__Given exercise__: Reproduce the records verbatim from the line with "marine (1179, 390)" up to and including the line with "corridor (154, 797)", and output nothing else.

__Record set__:
[start]
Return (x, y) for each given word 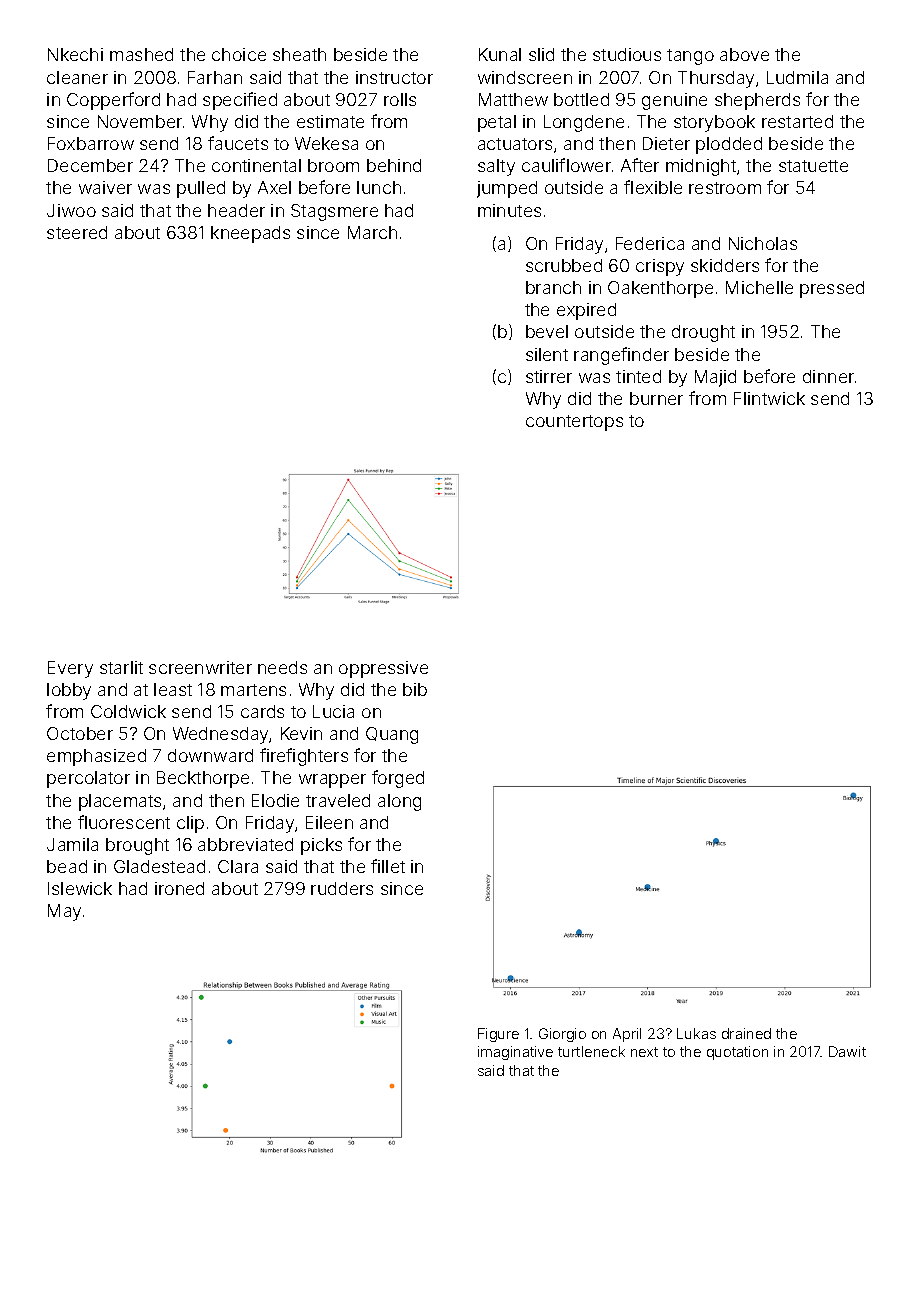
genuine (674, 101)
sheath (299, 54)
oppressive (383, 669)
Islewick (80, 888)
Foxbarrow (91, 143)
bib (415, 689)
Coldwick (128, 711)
[end]
[start]
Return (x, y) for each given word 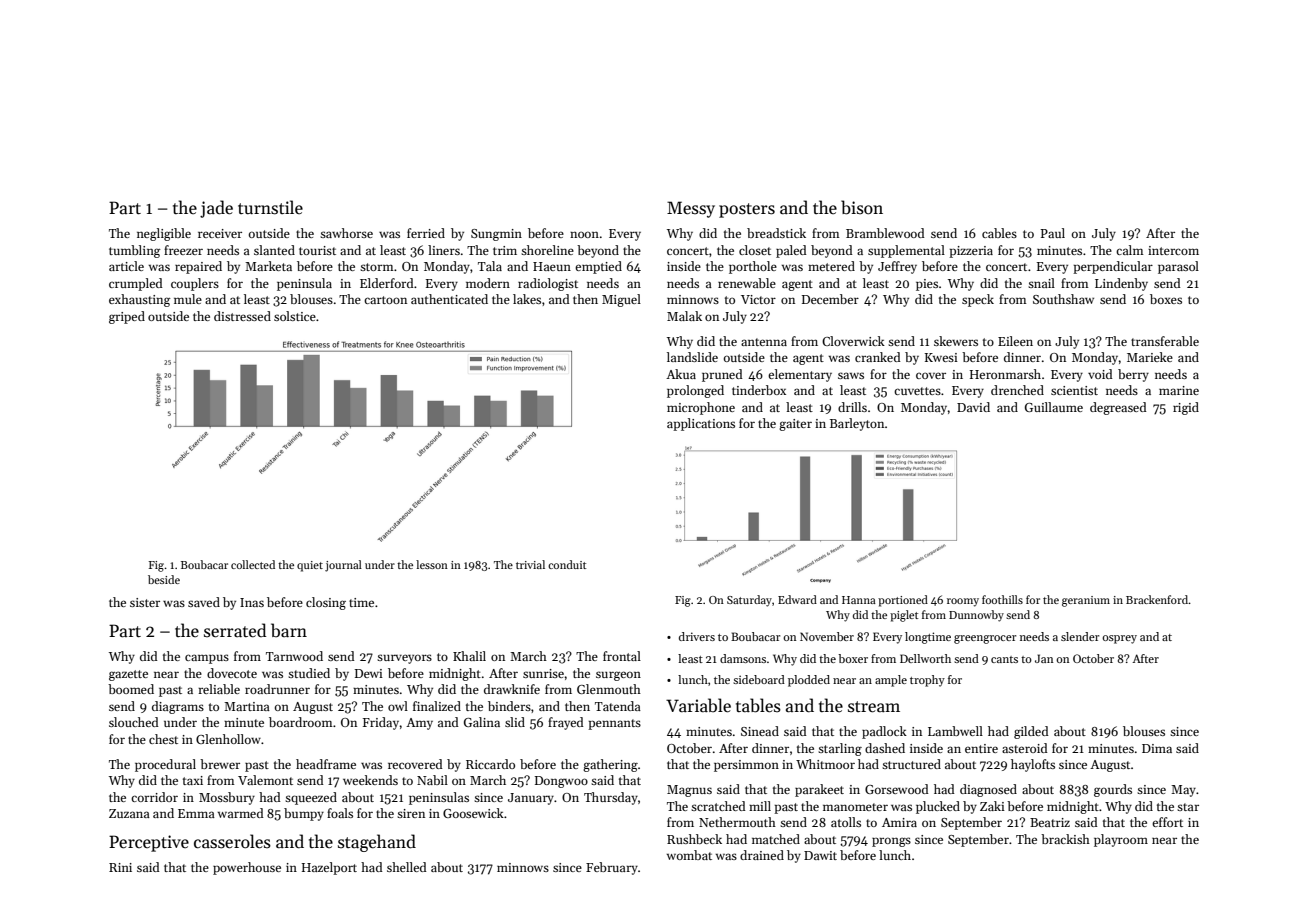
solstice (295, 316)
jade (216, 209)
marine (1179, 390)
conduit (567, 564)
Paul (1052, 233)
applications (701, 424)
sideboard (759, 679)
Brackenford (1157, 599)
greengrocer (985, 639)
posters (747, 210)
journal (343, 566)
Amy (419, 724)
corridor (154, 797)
[end]
[start]
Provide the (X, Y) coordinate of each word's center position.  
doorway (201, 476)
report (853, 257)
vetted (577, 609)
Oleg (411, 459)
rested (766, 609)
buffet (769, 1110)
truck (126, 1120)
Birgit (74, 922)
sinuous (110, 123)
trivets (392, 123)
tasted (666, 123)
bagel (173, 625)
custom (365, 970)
[end]
__Exercise result__:
marine (1179, 390)
conduit (567, 564)
Paul (1052, 233)
applications (701, 424)
sideboard (759, 679)
Brackenford (1157, 599)
greengrocer (985, 639)
posters (747, 210)
journal (343, 566)
Amy (419, 724)
corridor (154, 797)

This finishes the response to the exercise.